WHAT YOU SHOULD DO: Please set down only the lines from the one containing "C103: 100nF (+15V, GND) -> 100nF (G3, GND)" through the end of the entries below, exactly, minus any pictures.

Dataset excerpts

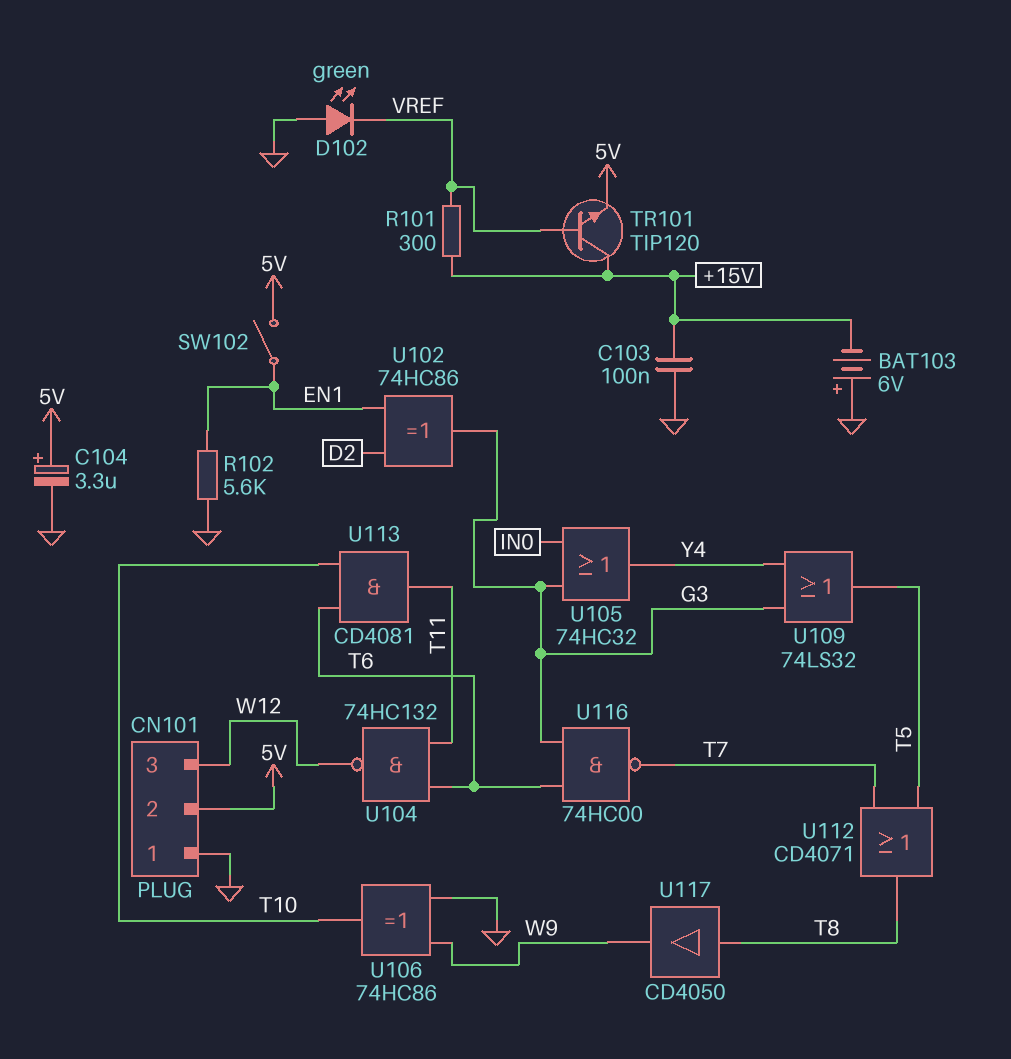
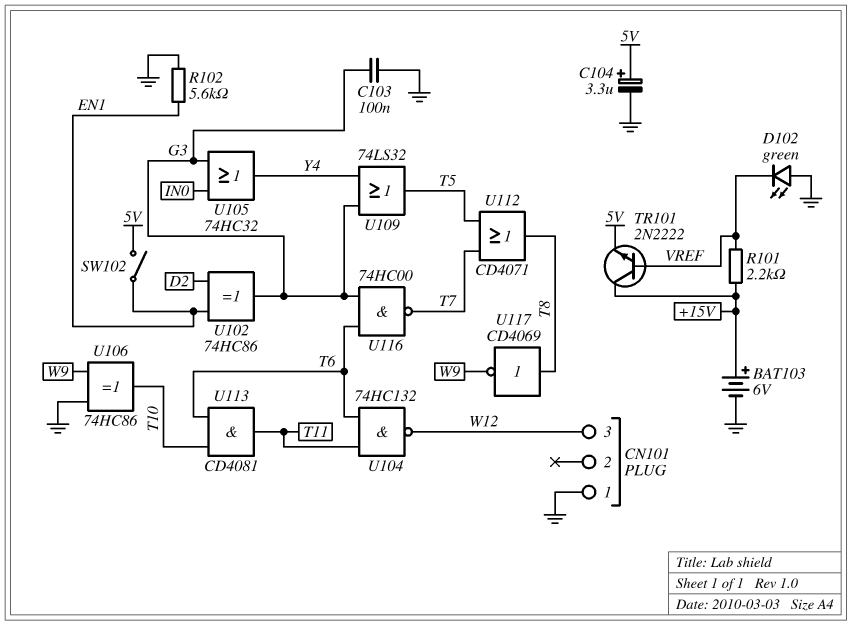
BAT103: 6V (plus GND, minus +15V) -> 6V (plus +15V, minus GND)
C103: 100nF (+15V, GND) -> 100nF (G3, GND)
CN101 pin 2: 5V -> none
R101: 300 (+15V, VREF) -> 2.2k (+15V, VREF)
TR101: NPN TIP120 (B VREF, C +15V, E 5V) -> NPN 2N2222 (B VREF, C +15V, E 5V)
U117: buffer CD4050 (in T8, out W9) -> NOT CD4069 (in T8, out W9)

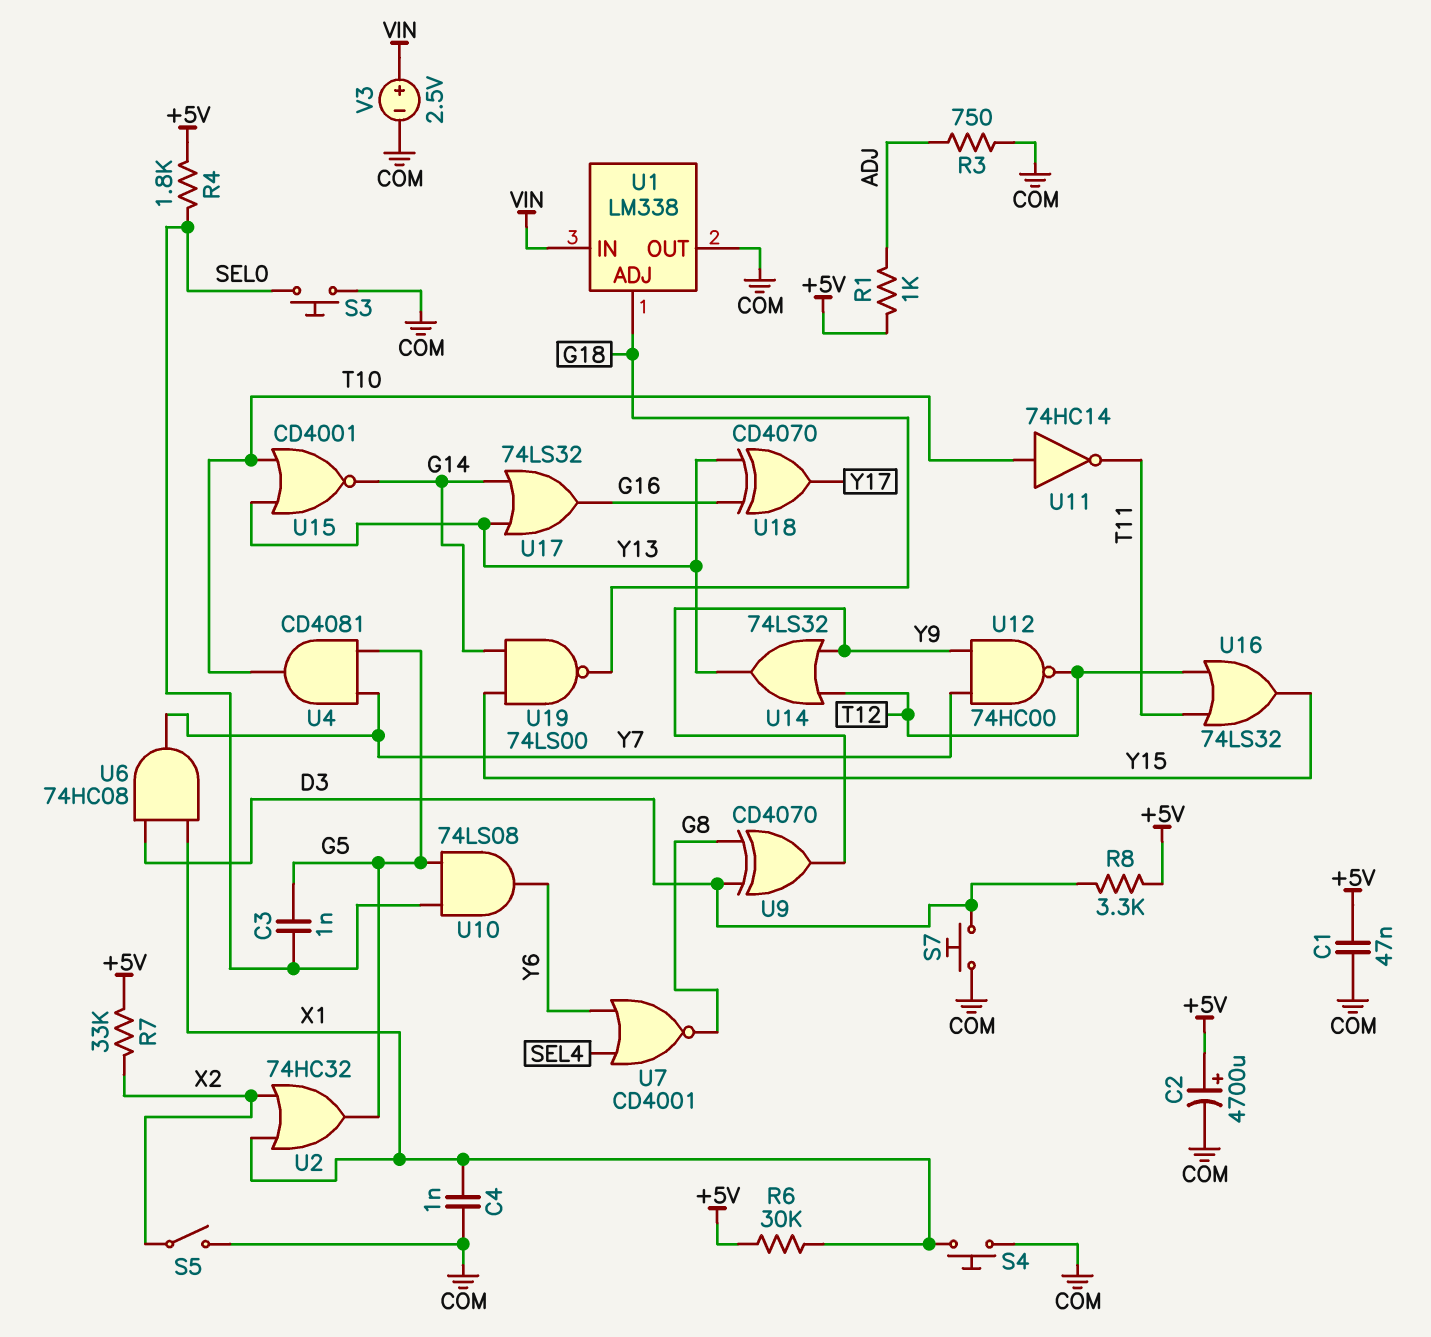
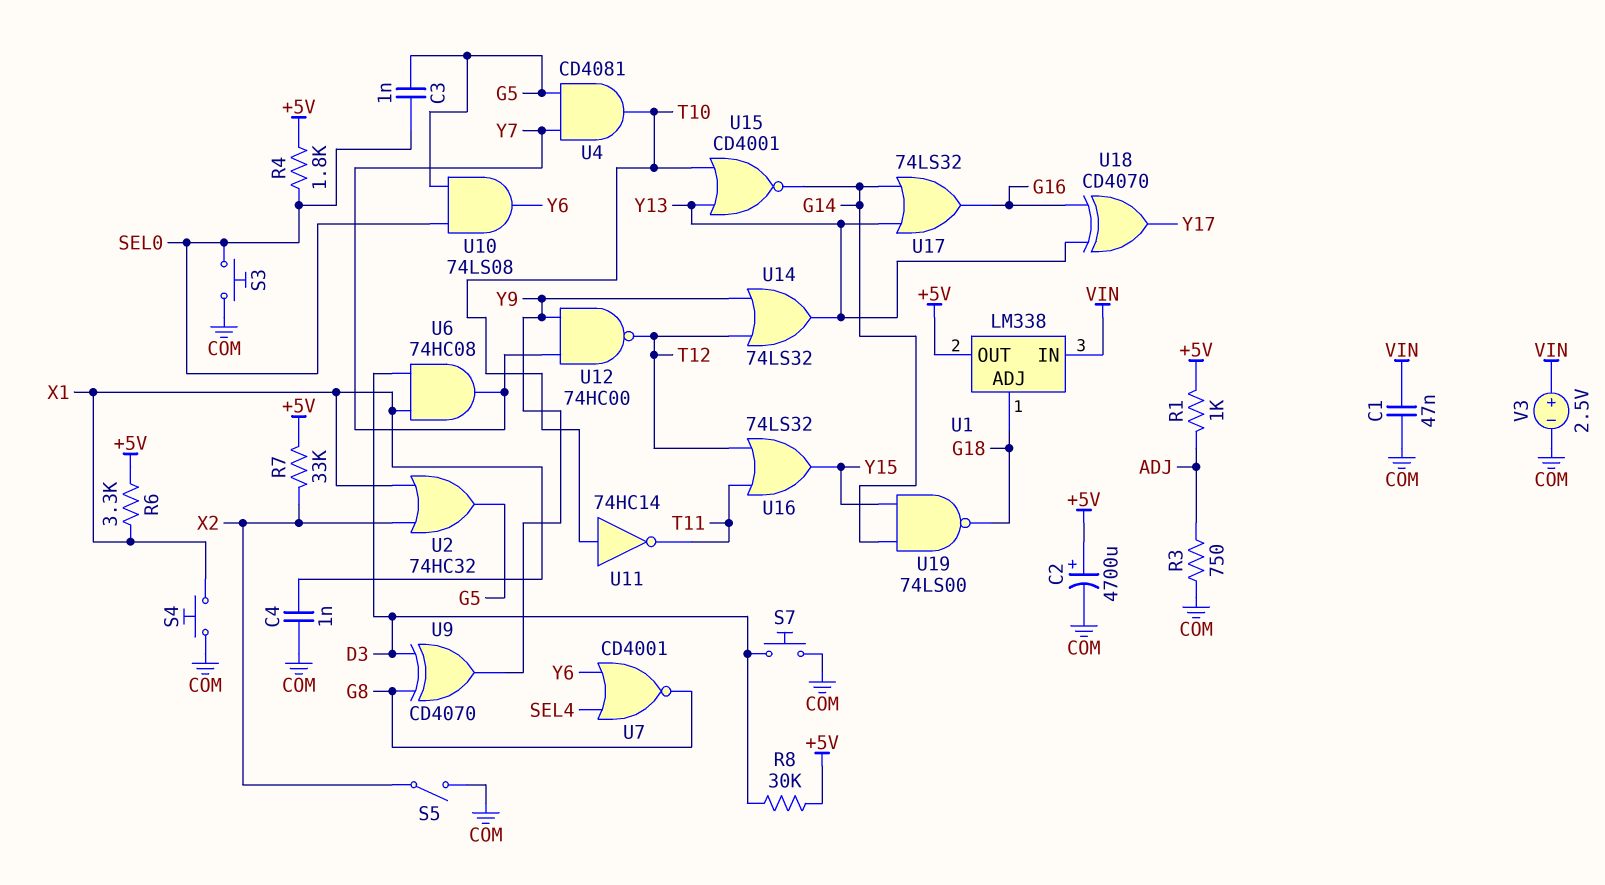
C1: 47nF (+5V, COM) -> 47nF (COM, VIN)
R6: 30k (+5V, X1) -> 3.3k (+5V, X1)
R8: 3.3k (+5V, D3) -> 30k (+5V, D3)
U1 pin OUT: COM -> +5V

RESPONSE BELOW:
C103: 100nF (+15V, GND) -> 100nF (G3, GND)
CN101 pin 2: 5V -> none
R101: 300 (+15V, VREF) -> 2.2k (+15V, VREF)
TR101: NPN TIP120 (B VREF, C +15V, E 5V) -> NPN 2N2222 (B VREF, C +15V, E 5V)
U117: buffer CD4050 (in T8, out W9) -> NOT CD4069 (in T8, out W9)

C1: 47nF (+5V, COM) -> 47nF (COM, VIN)
R6: 30k (+5V, X1) -> 3.3k (+5V, X1)
R8: 3.3k (+5V, D3) -> 30k (+5V, D3)
U1 pin OUT: COM -> +5V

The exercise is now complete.